── Records to process ──

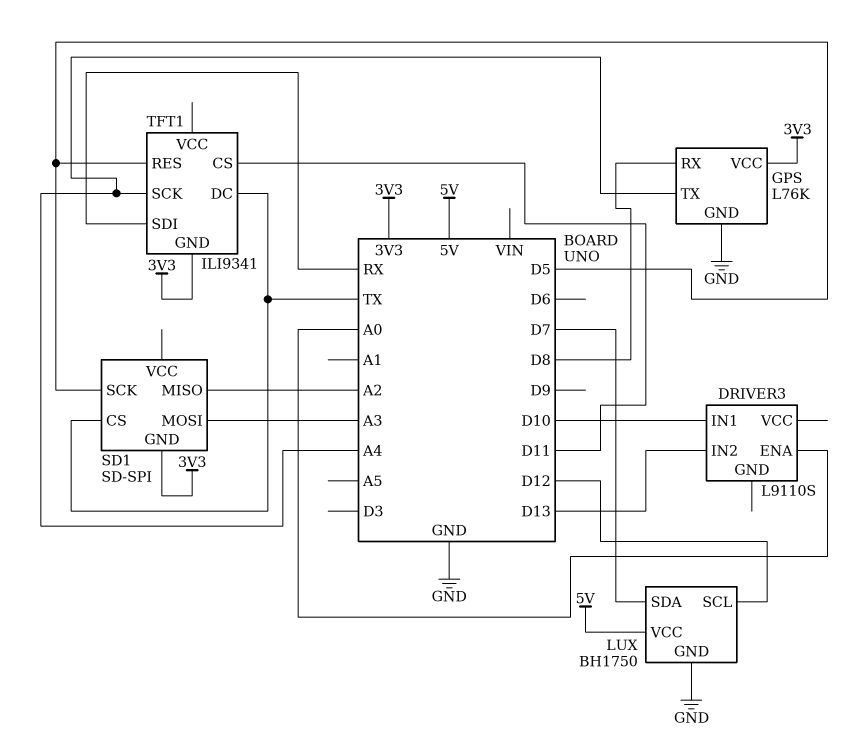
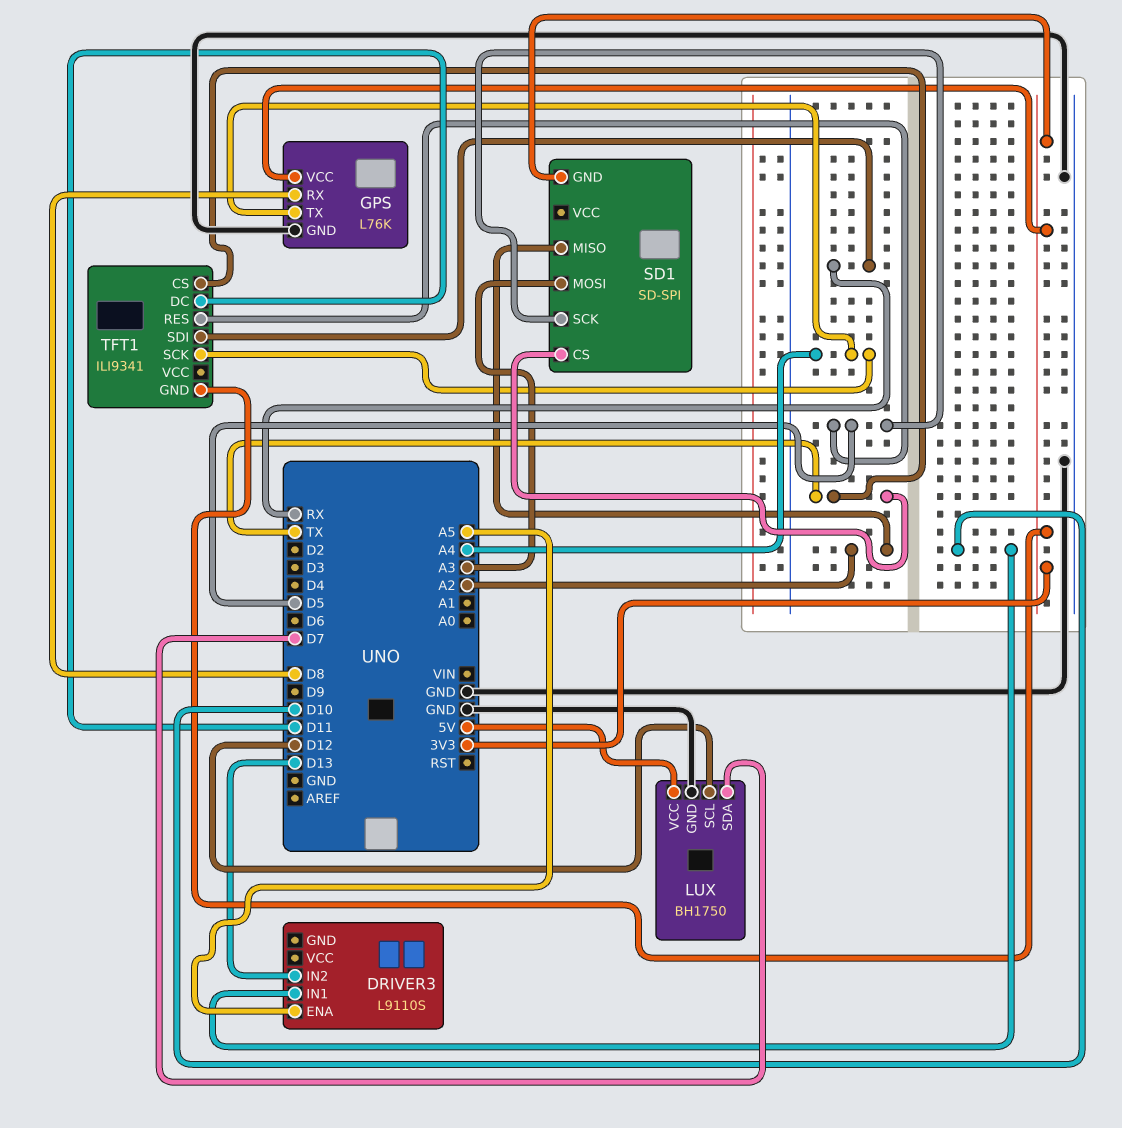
DRIVER3 pin ENA: A0 -> A5
TFT1 pin CS: D11 -> TX
TFT1 pin DC: TX -> D11

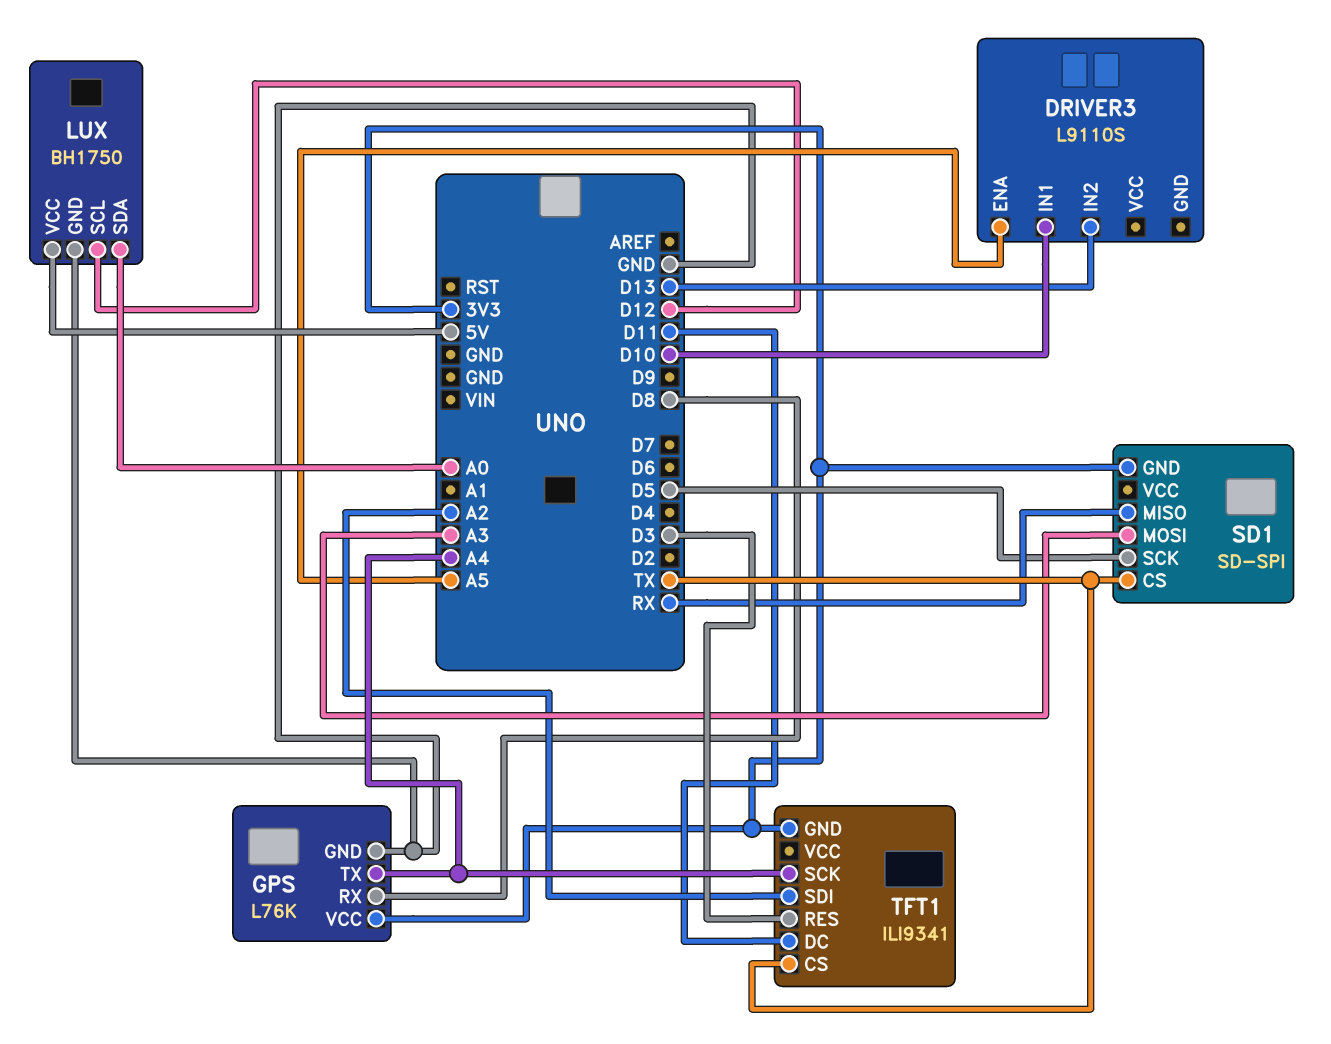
LUX pin SDA: D7 -> A0
SD1 pin MISO: A2 -> RX
TFT1 pin RES: D5 -> D3
TFT1 pin SDI: RX -> A2

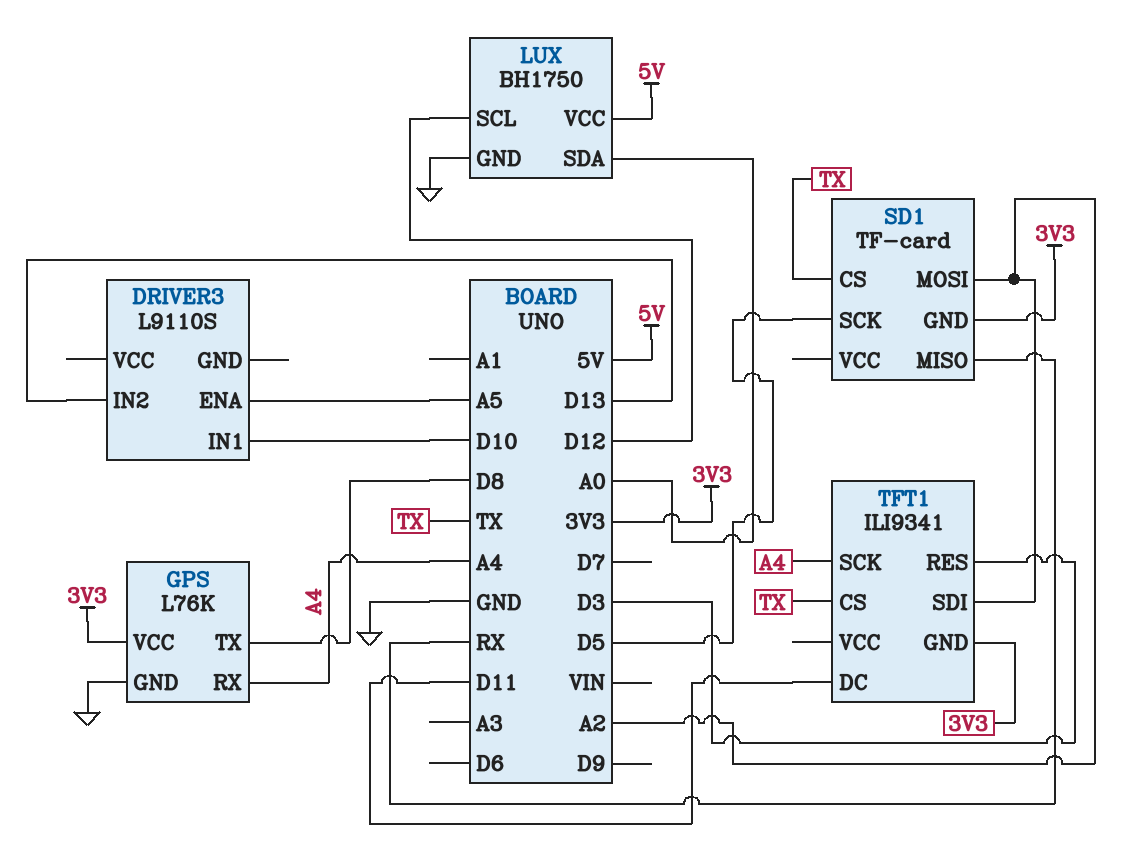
GPS pin RX: D8 -> A4
GPS pin TX: A4 -> D8
SD1: SD-SPI -> TF-card
SD1 pin MOSI: A3 -> A2

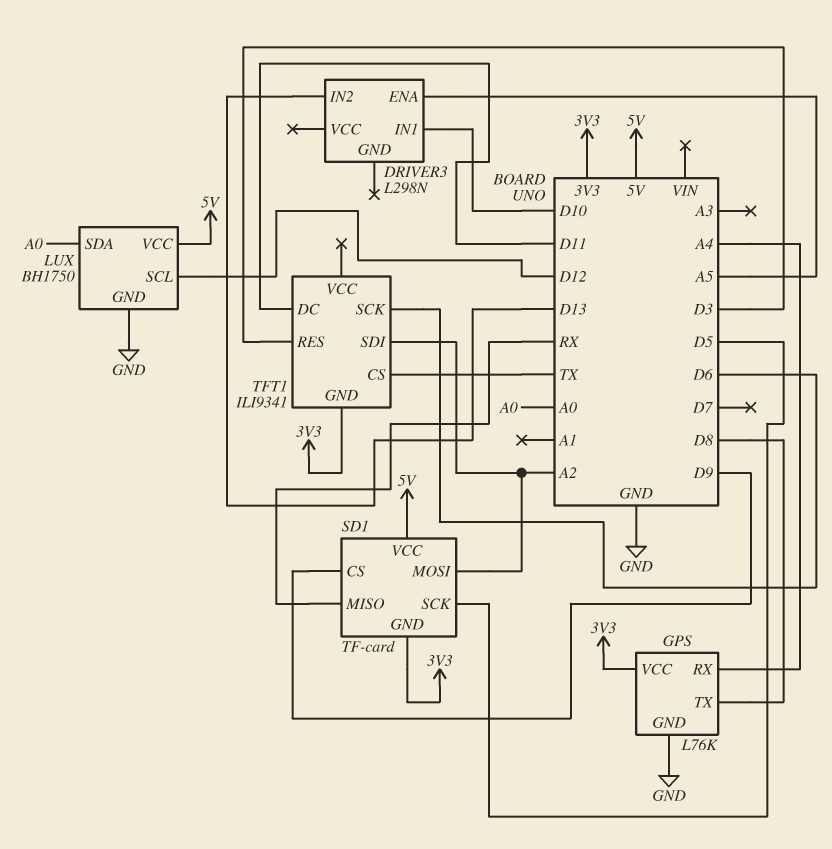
DRIVER3: L9110S -> L298N
SD1 pin CS: TX -> D9
SD1 pin VCC: none -> 5V
TFT1 pin SCK: A4 -> D6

───

**Exercise goal:** Give again the lines from the line that contains "SD1 pin MOSI: A3 -> A2" through the last line of the material above, exactly and with both ends included. Omit the pictures.

**Reply:**
SD1 pin MOSI: A3 -> A2

DRIVER3: L9110S -> L298N
SD1 pin CS: TX -> D9
SD1 pin VCC: none -> 5V
TFT1 pin SCK: A4 -> D6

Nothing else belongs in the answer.